To-do item. Give the lines again exactly as they appear below, from the line with "(495, 550) = (291, 585): none -> black hat" to the line with "(560, 66) = (282, 94): white", both included, and only those lines. Leave every picture out.

Colored object listings.

BEGIN

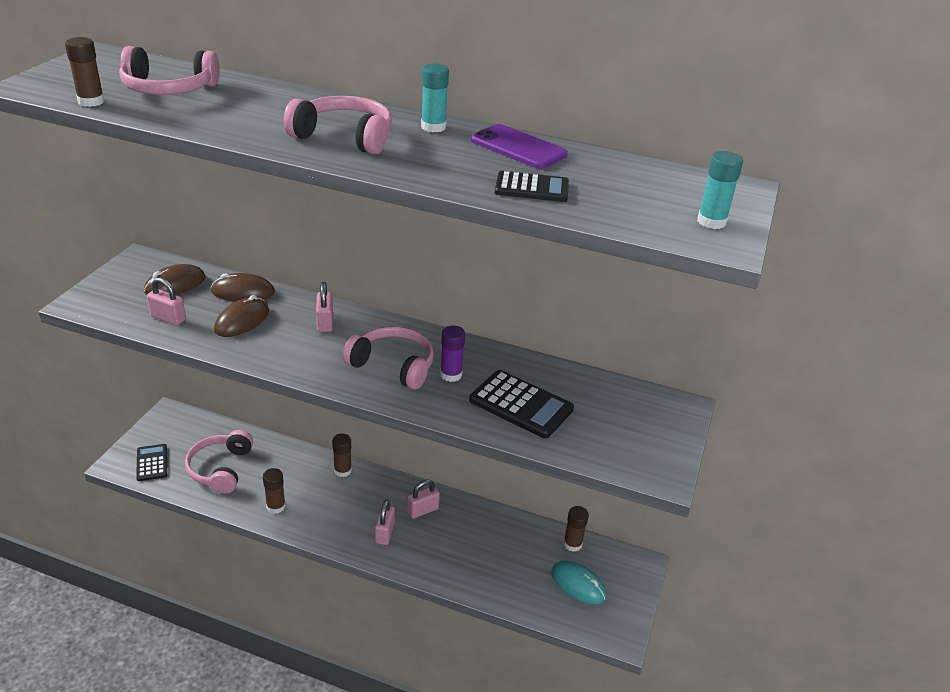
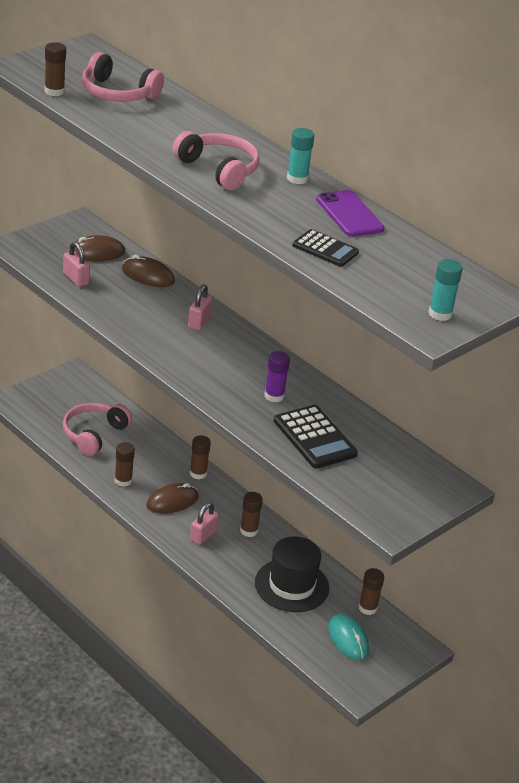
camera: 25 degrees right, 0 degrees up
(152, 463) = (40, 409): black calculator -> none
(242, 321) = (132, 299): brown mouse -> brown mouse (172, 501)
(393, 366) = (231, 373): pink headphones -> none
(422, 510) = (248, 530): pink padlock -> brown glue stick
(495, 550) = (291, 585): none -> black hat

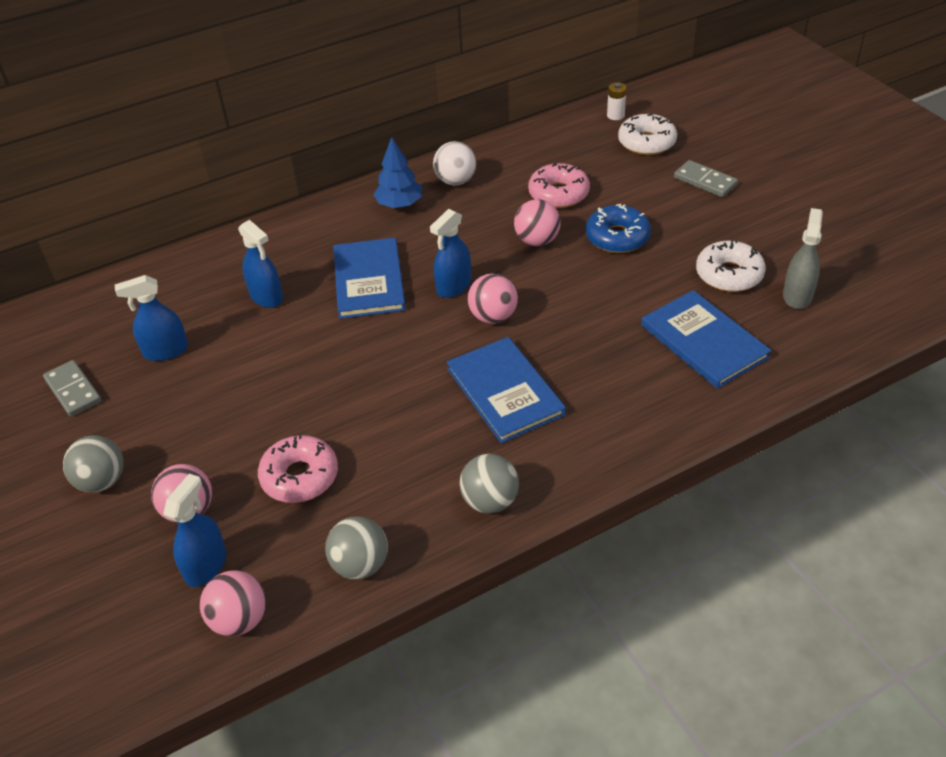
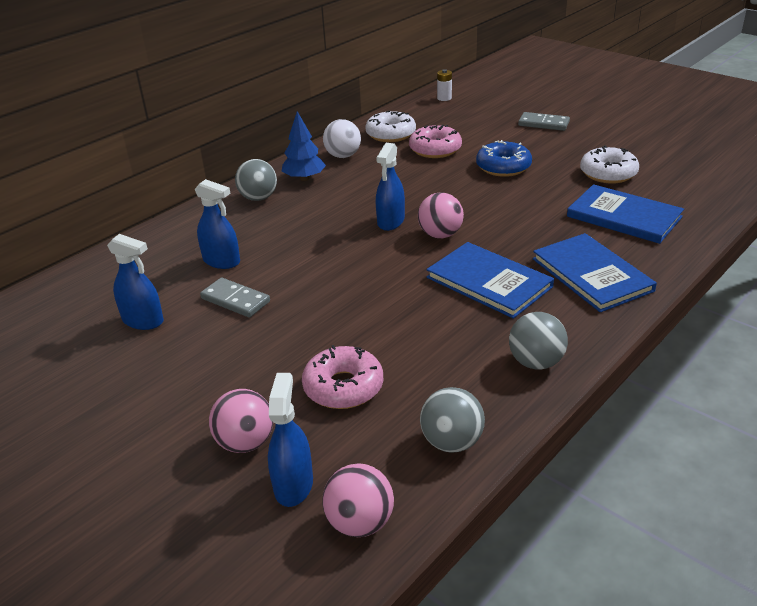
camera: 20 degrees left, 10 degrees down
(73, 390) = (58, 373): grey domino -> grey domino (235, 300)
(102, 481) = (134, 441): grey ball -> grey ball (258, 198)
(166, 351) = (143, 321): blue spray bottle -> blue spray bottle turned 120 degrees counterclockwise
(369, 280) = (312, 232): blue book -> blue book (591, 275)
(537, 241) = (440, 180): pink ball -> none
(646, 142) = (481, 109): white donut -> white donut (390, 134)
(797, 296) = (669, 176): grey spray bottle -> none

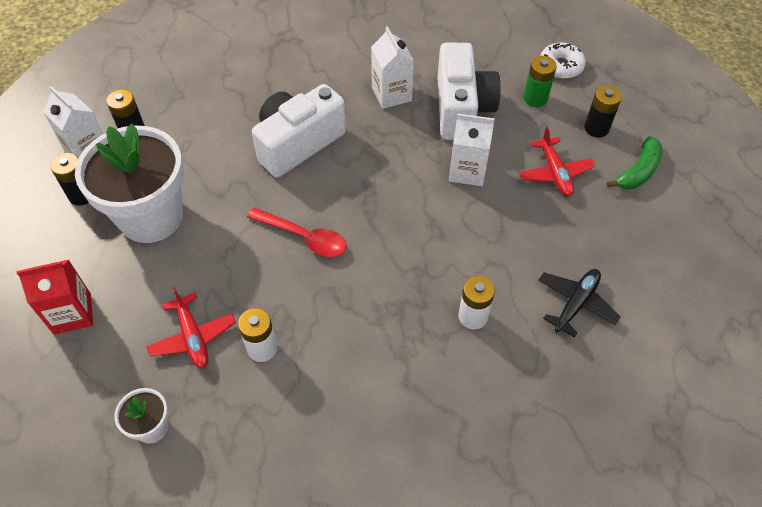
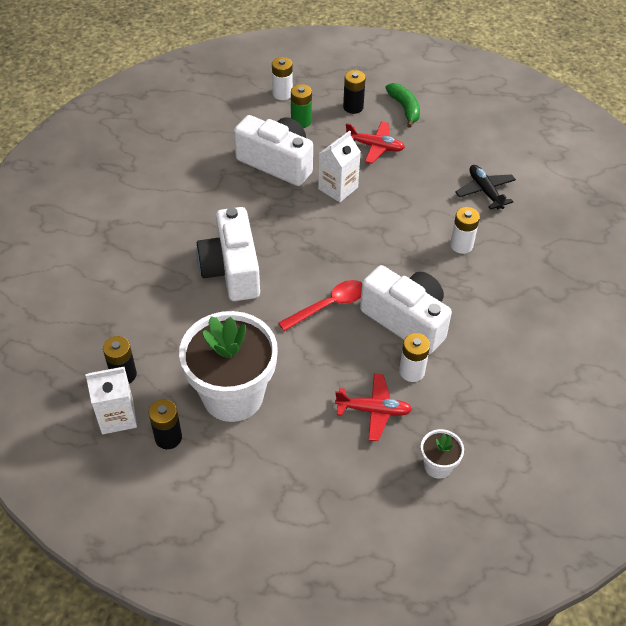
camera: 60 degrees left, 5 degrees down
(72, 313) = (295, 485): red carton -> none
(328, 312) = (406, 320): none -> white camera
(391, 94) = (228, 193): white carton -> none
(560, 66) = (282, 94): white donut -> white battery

END
BEGIN

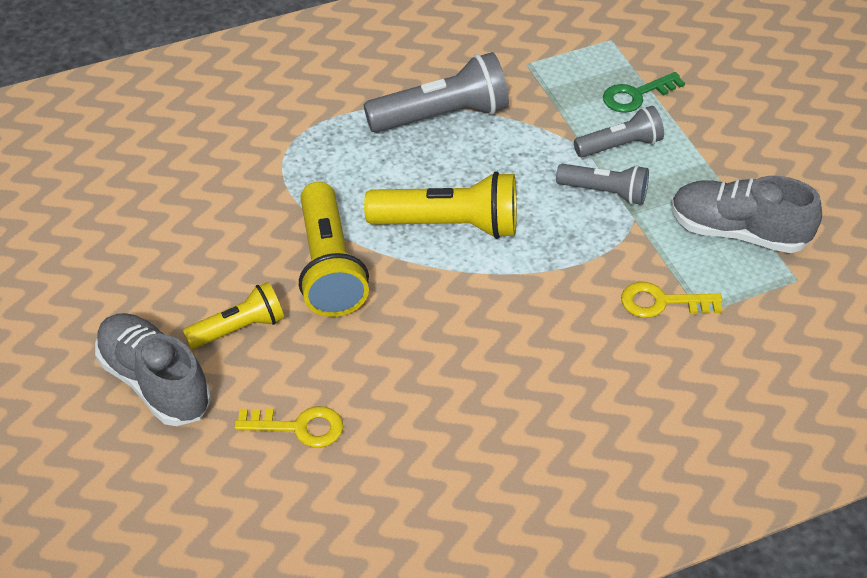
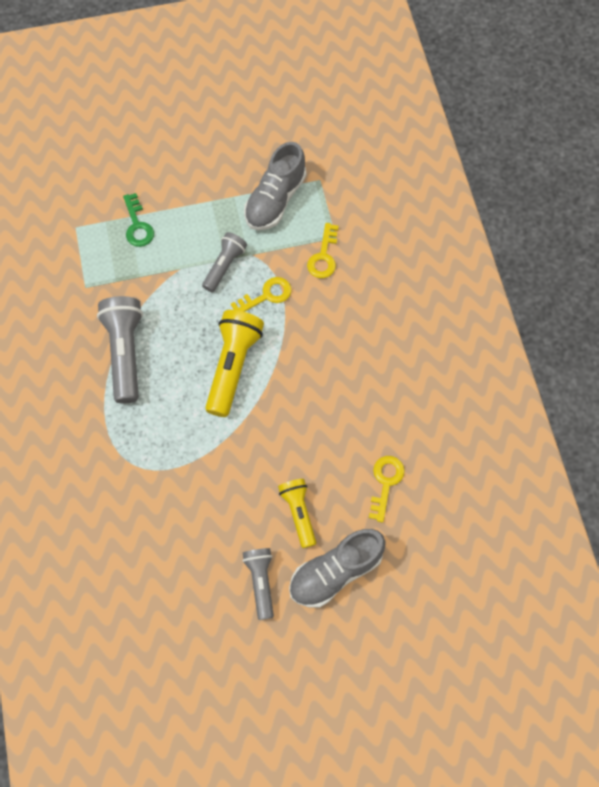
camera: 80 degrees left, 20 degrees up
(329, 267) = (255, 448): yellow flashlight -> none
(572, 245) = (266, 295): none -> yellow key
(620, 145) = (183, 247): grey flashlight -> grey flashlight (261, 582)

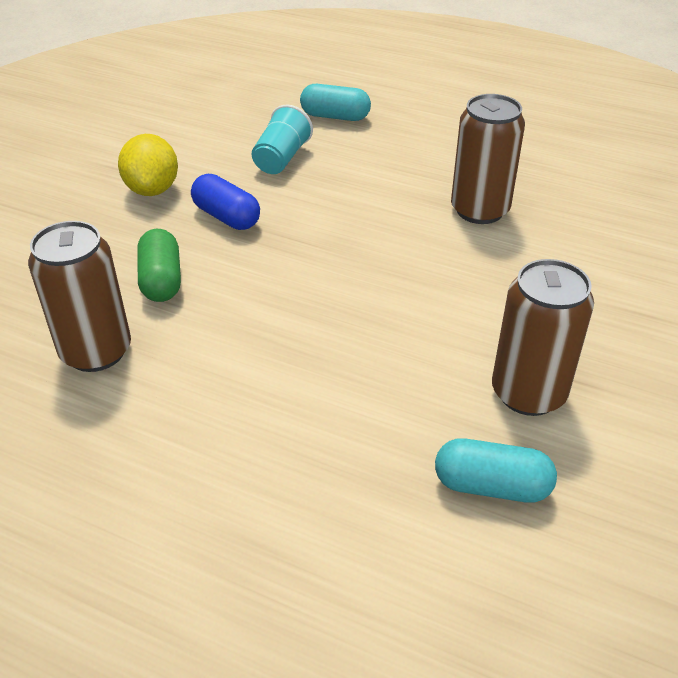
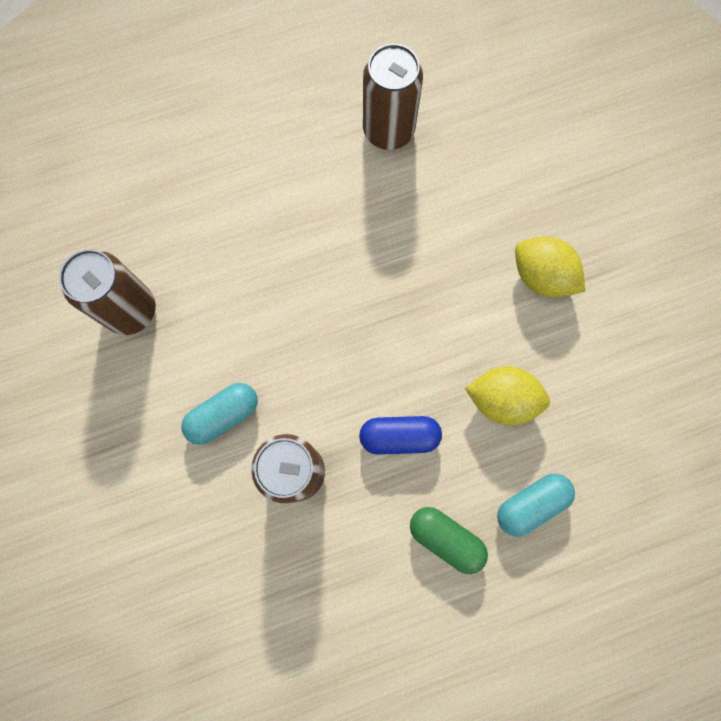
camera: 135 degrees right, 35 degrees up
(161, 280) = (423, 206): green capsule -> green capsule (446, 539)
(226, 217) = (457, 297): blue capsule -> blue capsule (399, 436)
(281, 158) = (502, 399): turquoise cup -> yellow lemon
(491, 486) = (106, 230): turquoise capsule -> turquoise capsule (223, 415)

END
BEGIN

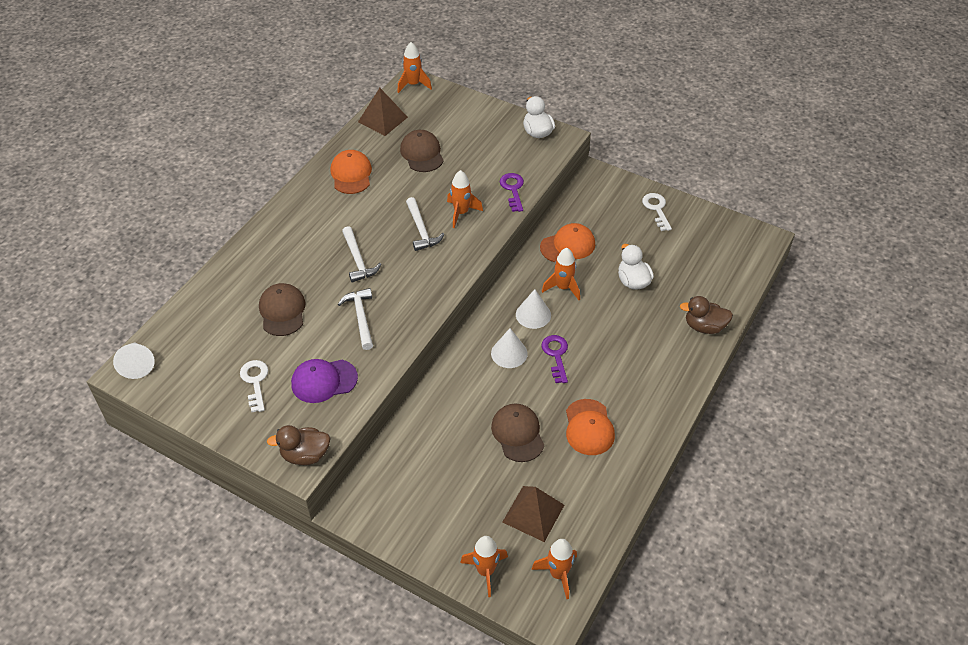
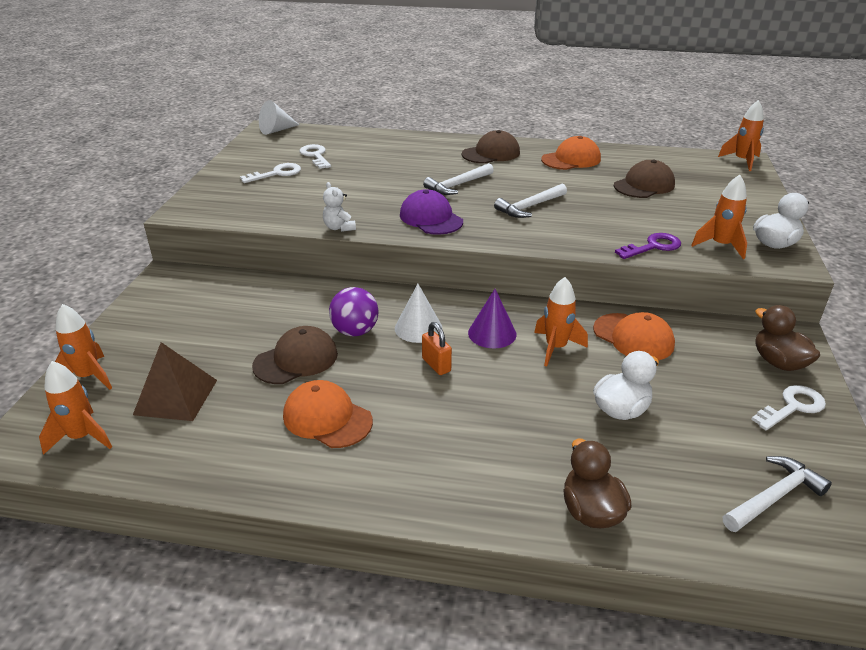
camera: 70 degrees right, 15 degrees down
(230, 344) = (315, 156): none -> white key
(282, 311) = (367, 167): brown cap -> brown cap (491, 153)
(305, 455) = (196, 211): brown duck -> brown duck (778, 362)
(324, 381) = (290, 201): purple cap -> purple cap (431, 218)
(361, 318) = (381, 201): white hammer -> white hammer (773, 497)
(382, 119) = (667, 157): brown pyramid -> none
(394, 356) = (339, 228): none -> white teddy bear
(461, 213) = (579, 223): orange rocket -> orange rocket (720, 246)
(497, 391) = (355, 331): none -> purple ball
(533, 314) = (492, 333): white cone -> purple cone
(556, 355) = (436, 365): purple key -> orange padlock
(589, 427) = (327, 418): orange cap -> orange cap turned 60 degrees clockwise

END

Response box.
(495, 550) = (291, 585): none -> black hat

camera: 20 degrees left, 10 degrees down
(73, 390) = (58, 373): grey domino -> grey domino (235, 300)
(102, 481) = (134, 441): grey ball -> grey ball (258, 198)
(166, 351) = (143, 321): blue spray bottle -> blue spray bottle turned 120 degrees counterclockwise
(369, 280) = (312, 232): blue book -> blue book (591, 275)
(537, 241) = (440, 180): pink ball -> none
(646, 142) = (481, 109): white donut -> white donut (390, 134)
(797, 296) = (669, 176): grey spray bottle -> none

camera: 60 degrees left, 5 degrees down
(72, 313) = (295, 485): red carton -> none
(328, 312) = (406, 320): none -> white camera
(391, 94) = (228, 193): white carton -> none
(560, 66) = (282, 94): white donut -> white battery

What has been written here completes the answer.